START RECORDED INFORMATION

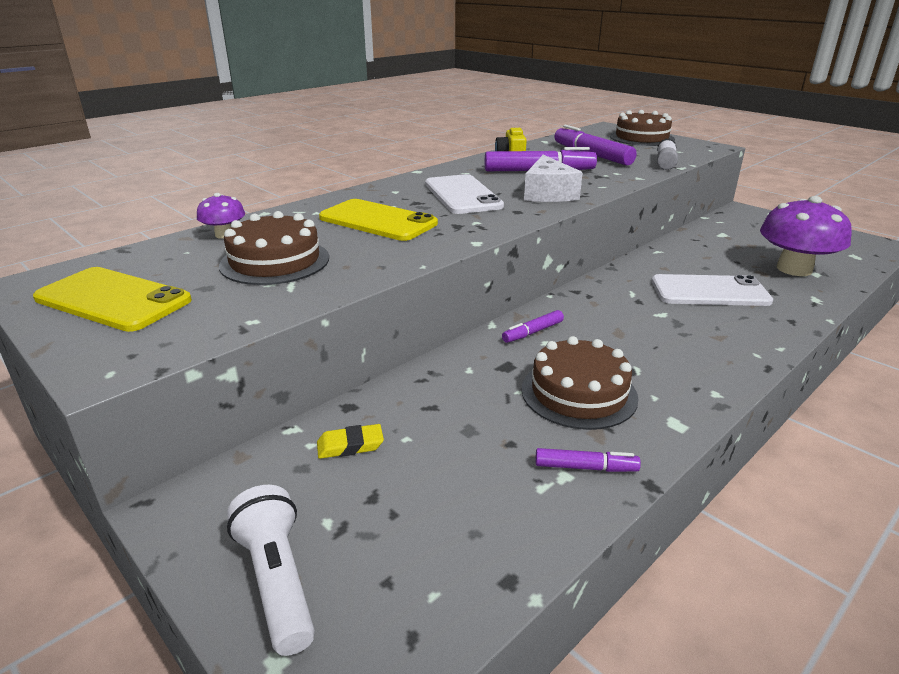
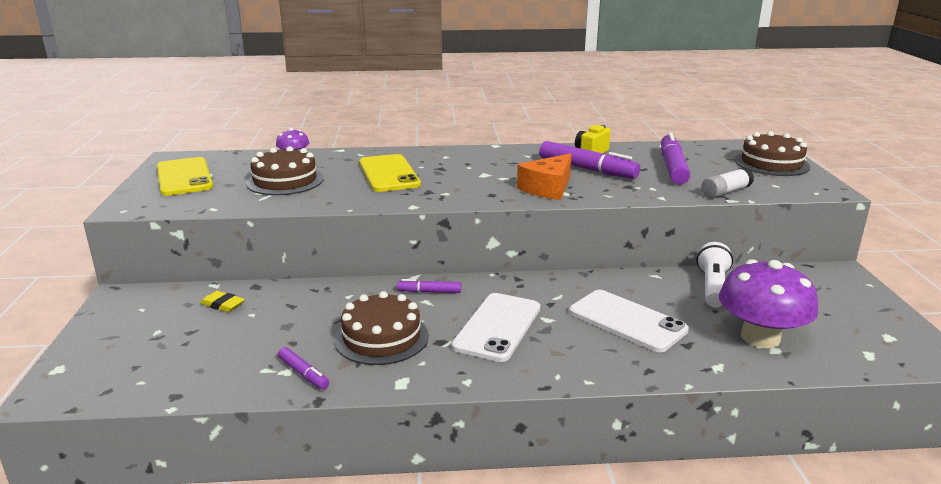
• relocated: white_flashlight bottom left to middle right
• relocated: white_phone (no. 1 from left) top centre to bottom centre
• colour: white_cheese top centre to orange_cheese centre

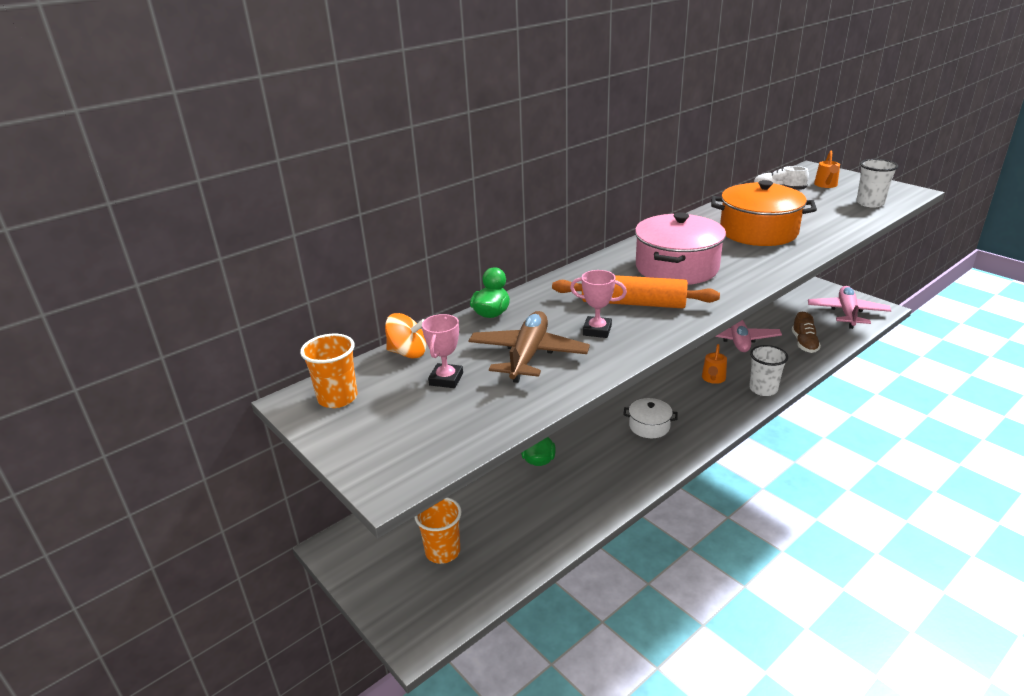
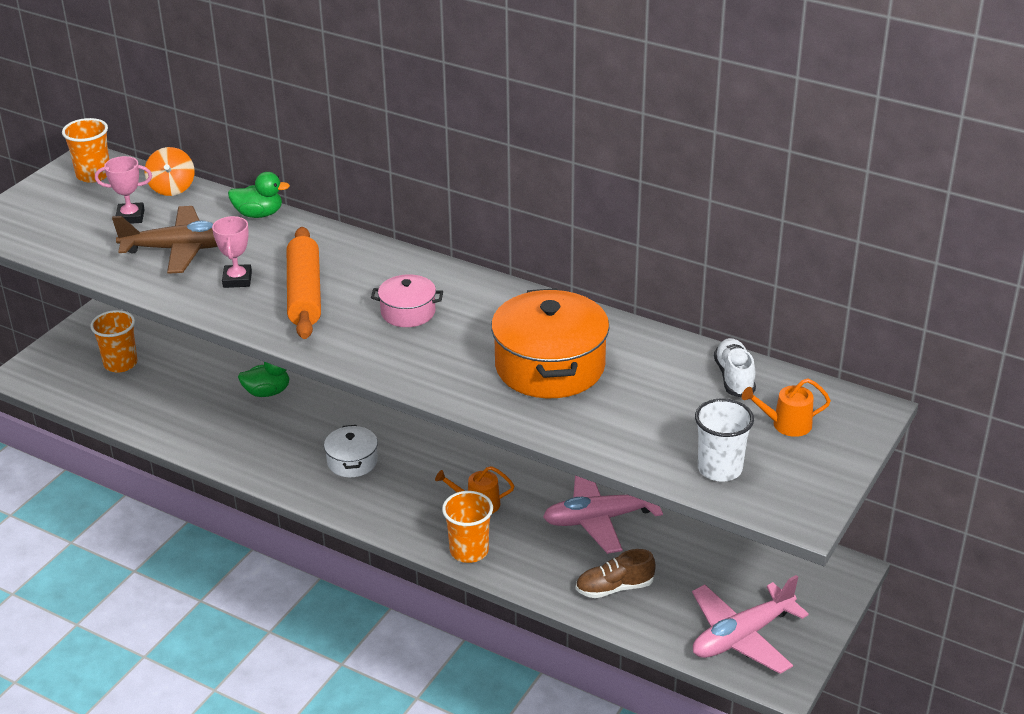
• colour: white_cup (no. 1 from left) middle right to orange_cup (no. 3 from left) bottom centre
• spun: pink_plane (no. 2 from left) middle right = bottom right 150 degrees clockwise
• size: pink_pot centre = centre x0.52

END RECORDED INFORMATION

## PROBLEM TO SOLVE
Could you output all of the records exactly, without their pictures?

## WRITTEN ANSWER
• relocated: white_flashlight bottom left to middle right
• relocated: white_phone (no. 1 from left) top centre to bottom centre
• colour: white_cheese top centre to orange_cheese centre

• colour: white_cup (no. 1 from left) middle right to orange_cup (no. 3 from left) bottom centre
• spun: pink_plane (no. 2 from left) middle right = bottom right 150 degrees clockwise
• size: pink_pot centre = centre x0.52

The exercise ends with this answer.